Data records.
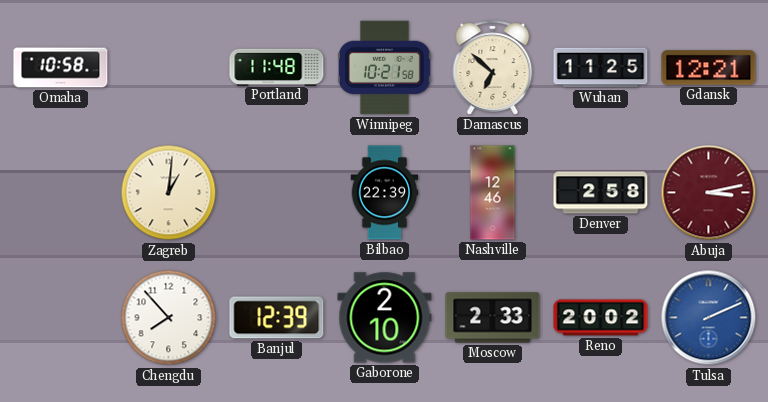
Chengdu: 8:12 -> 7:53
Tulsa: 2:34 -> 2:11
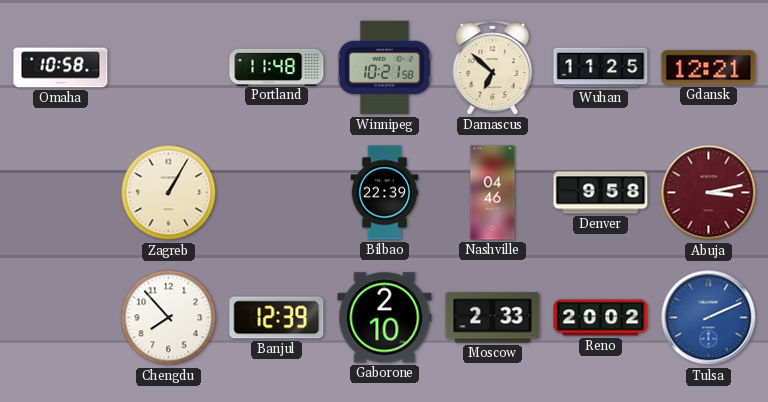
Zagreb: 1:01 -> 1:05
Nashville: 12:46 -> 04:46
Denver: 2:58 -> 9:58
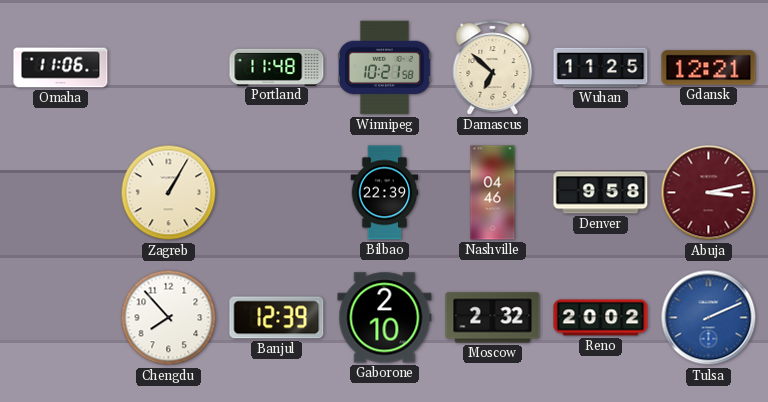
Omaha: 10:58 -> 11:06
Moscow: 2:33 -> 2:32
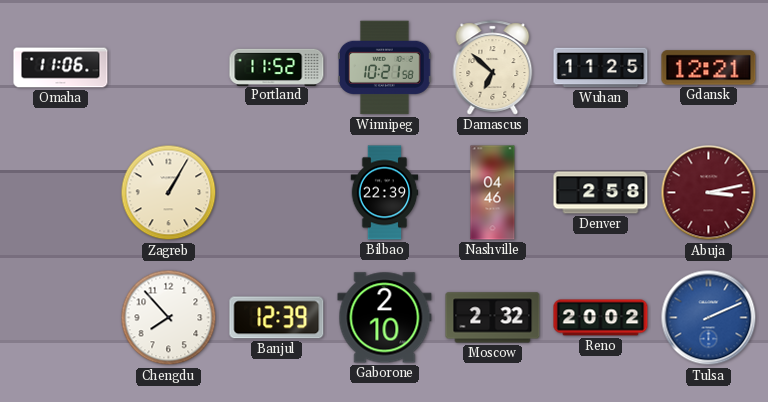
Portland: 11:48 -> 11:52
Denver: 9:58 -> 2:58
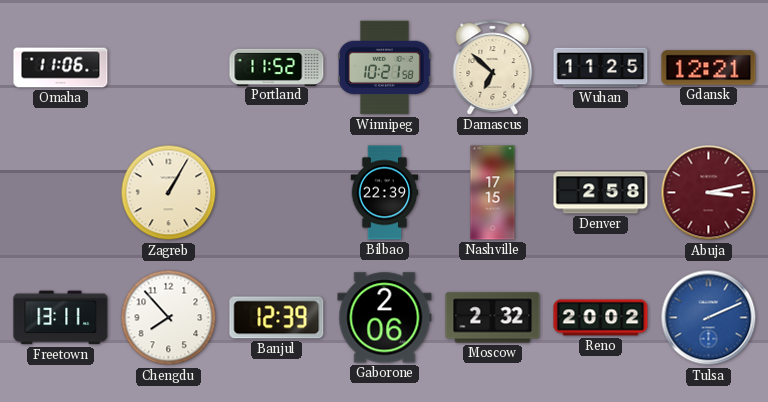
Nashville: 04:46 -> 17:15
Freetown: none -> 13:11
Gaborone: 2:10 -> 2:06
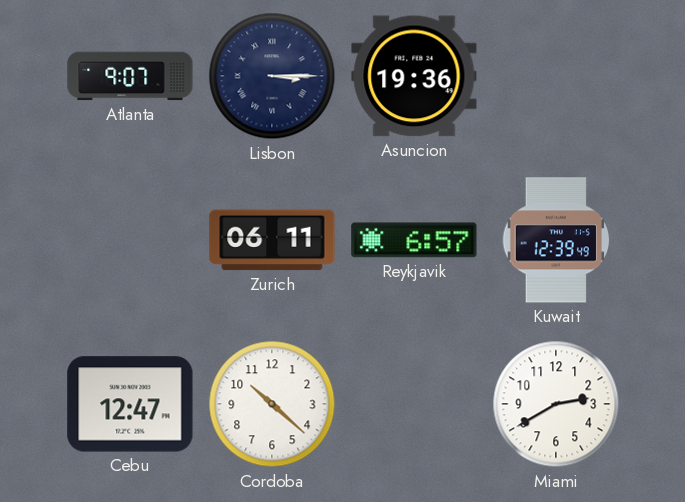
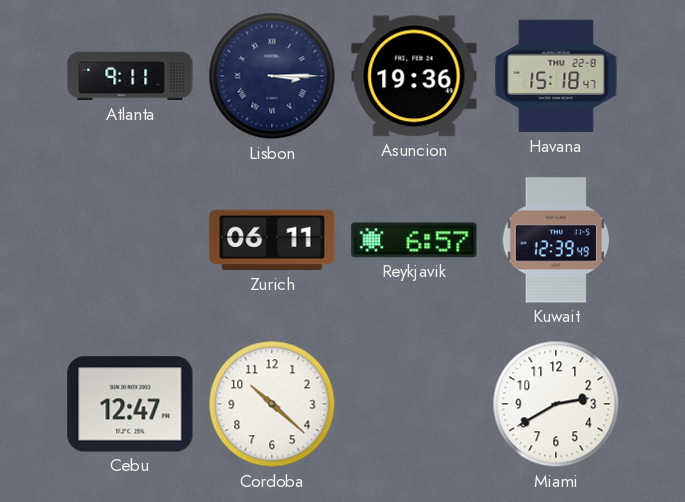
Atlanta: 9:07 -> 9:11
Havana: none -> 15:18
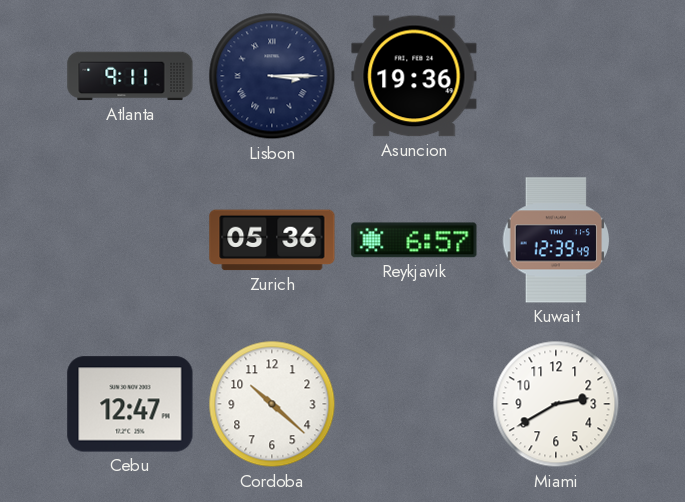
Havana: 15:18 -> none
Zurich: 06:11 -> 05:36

PROMPT. Copy out every line of this listing word for word, leaving out the pictures.

RIGHT ANSWER.
Chengdu: 8:12 -> 7:53
Tulsa: 2:34 -> 2:11
Zagreb: 1:01 -> 1:05
Nashville: 12:46 -> 04:46
Denver: 2:58 -> 9:58
Omaha: 10:58 -> 11:06
Moscow: 2:33 -> 2:32
Portland: 11:48 -> 11:52
Denver: 9:58 -> 2:58
Nashville: 04:46 -> 17:15
Freetown: none -> 13:11
Gaborone: 2:10 -> 2:06
Atlanta: 9:07 -> 9:11
Havana: none -> 15:18
Havana: 15:18 -> none
Zurich: 06:11 -> 05:36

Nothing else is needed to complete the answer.